[Before-and-after change data]
____________

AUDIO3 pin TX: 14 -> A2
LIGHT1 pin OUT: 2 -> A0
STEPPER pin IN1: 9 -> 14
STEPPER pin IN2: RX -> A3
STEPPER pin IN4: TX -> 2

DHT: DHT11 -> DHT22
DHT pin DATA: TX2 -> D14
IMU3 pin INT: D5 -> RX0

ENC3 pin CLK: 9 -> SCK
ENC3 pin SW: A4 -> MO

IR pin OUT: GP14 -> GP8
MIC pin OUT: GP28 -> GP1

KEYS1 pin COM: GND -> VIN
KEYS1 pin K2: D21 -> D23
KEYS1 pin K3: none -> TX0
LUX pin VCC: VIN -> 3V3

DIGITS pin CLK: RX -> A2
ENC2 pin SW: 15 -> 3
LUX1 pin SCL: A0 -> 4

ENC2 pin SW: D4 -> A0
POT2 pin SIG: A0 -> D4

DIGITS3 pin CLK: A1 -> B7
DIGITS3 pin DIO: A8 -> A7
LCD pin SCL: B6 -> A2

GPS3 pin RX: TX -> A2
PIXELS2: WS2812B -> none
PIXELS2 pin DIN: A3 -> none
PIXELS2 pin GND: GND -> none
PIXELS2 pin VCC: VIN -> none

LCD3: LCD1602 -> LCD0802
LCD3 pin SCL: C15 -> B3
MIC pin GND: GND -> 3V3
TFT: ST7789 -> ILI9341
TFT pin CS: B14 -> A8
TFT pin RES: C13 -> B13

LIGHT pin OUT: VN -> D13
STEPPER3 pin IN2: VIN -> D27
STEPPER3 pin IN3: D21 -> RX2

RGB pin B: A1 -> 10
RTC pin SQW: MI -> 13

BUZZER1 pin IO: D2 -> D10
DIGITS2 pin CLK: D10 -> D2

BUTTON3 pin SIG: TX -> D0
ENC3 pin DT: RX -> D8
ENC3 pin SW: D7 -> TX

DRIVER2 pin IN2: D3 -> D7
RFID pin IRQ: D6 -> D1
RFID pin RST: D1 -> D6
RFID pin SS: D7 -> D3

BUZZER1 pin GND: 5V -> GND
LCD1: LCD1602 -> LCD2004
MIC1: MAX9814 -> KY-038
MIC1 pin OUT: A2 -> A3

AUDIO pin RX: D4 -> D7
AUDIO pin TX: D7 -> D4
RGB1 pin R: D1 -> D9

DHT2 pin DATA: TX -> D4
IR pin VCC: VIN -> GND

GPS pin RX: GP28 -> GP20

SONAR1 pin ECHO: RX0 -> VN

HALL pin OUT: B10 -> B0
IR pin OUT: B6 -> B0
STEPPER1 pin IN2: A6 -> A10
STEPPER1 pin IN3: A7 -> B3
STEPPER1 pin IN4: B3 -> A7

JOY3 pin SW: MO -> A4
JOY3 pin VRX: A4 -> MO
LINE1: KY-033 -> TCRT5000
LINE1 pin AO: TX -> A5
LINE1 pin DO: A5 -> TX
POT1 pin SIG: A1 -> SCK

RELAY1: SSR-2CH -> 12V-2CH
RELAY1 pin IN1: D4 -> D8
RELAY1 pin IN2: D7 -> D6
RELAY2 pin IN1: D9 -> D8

____________

Task directions:
Copy every line of the data that holds the string "RFID".

Finished exercise:
RFID pin IRQ: D6 -> D1
RFID pin RST: D1 -> D6
RFID pin SS: D7 -> D3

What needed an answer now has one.